- **Exercise directions**: Repeat all the data exactly, and where a record holds a picture, leave that picture out.

START Excerpted records

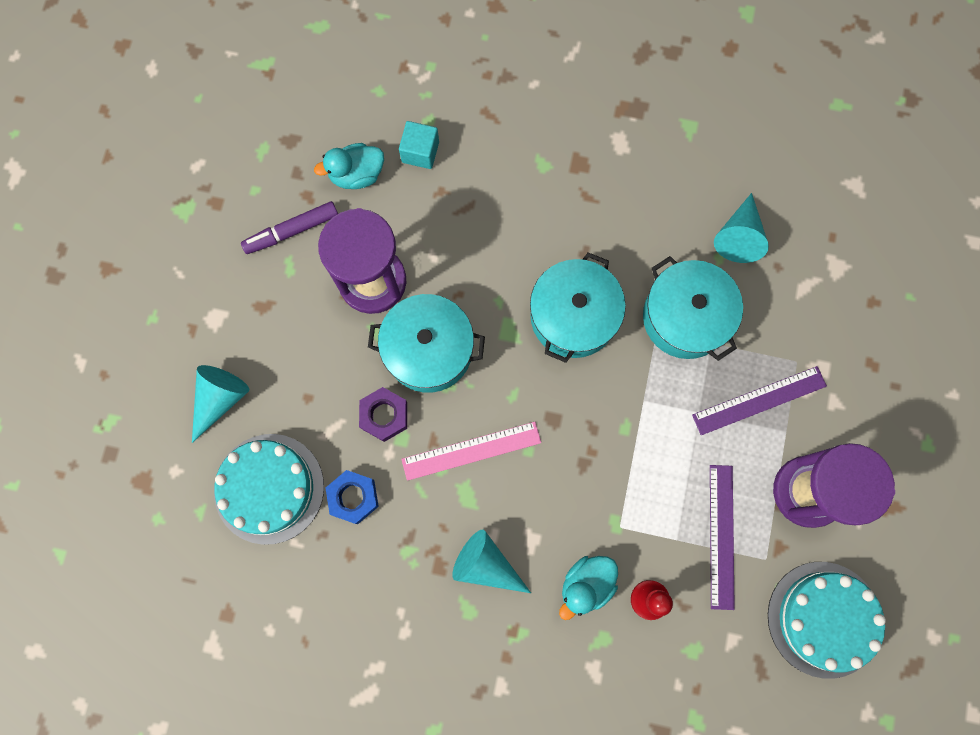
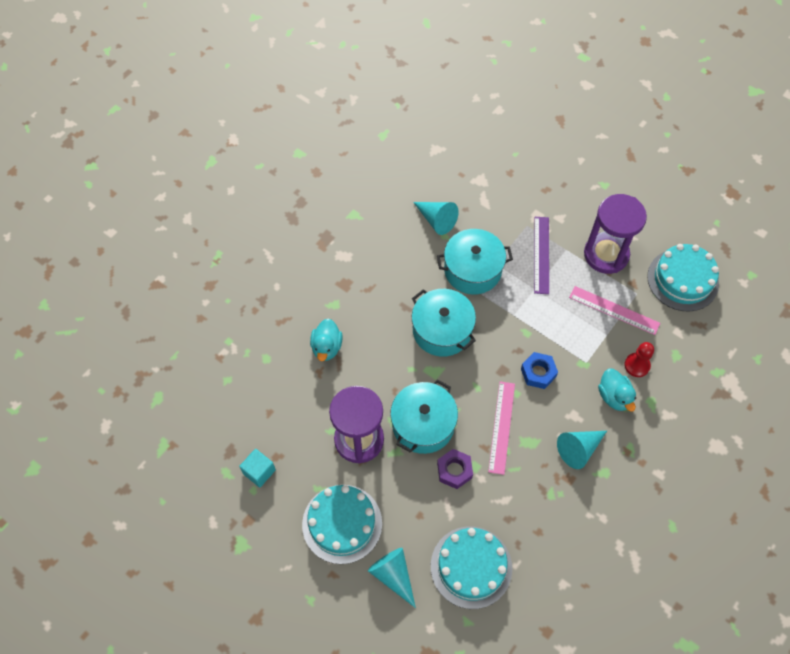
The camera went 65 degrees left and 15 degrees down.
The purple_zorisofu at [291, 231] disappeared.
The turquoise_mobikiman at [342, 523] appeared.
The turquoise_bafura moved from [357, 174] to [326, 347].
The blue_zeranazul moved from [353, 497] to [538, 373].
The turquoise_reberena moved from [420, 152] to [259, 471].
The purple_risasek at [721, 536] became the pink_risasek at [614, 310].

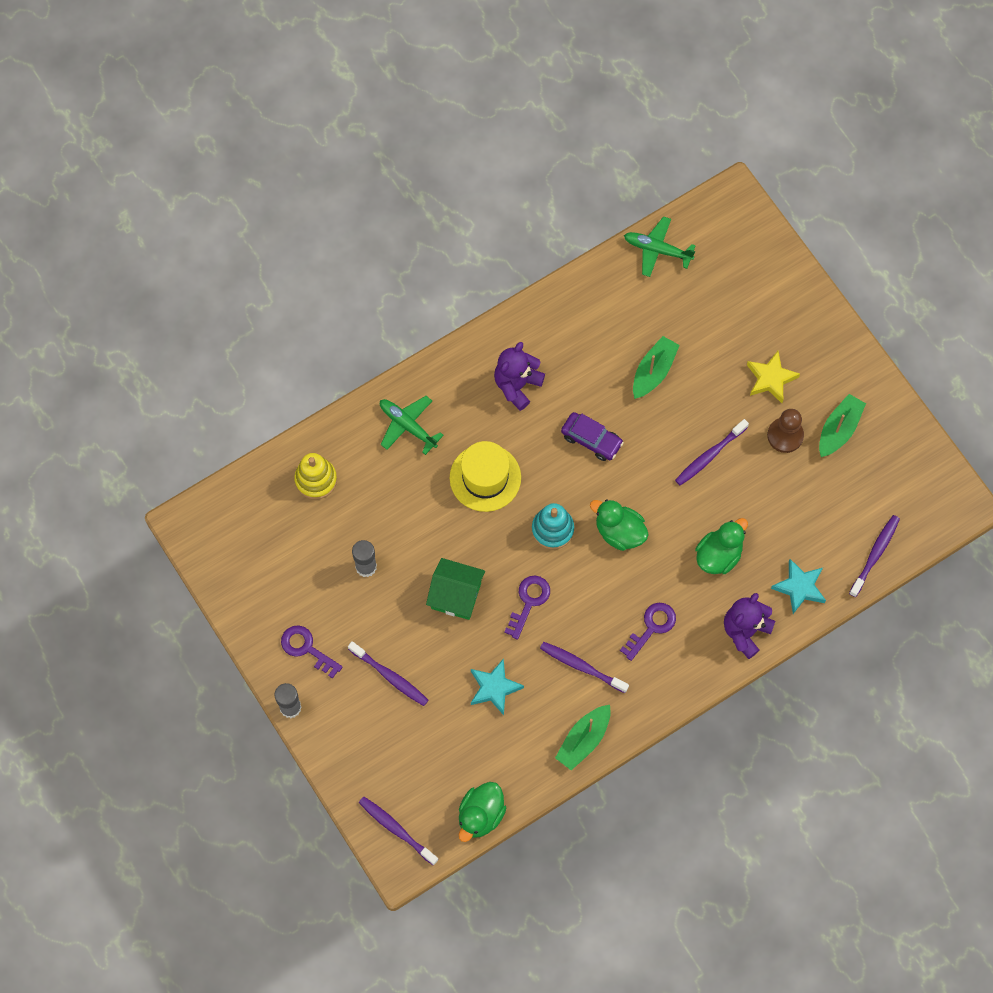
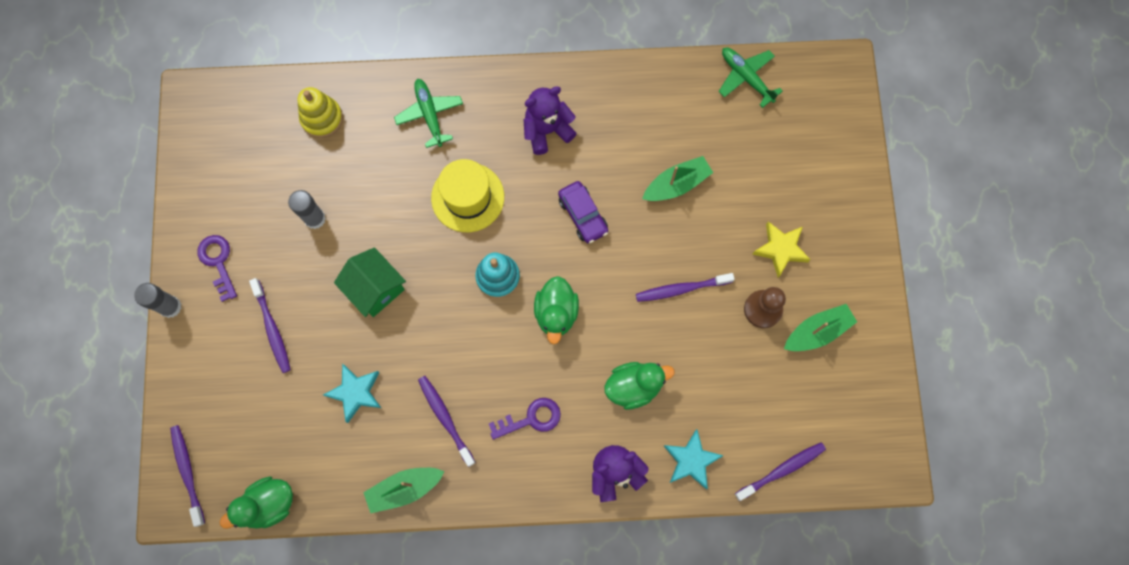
The camera went 30 degrees right and 5 degrees up.
The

END Excerpted records

- **Response area**:
The camera went 65 degrees left and 15 degrees down.
The purple_zorisofu at [291, 231] disappeared.
The turquoise_mobikiman at [342, 523] appeared.
The turquoise_bafura moved from [357, 174] to [326, 347].
The blue_zeranazul moved from [353, 497] to [538, 373].
The turquoise_reberena moved from [420, 152] to [259, 471].
The purple_risasek at [721, 536] became the pink_risasek at [614, 310].

The camera went 30 degrees right and 5 degrees up.
The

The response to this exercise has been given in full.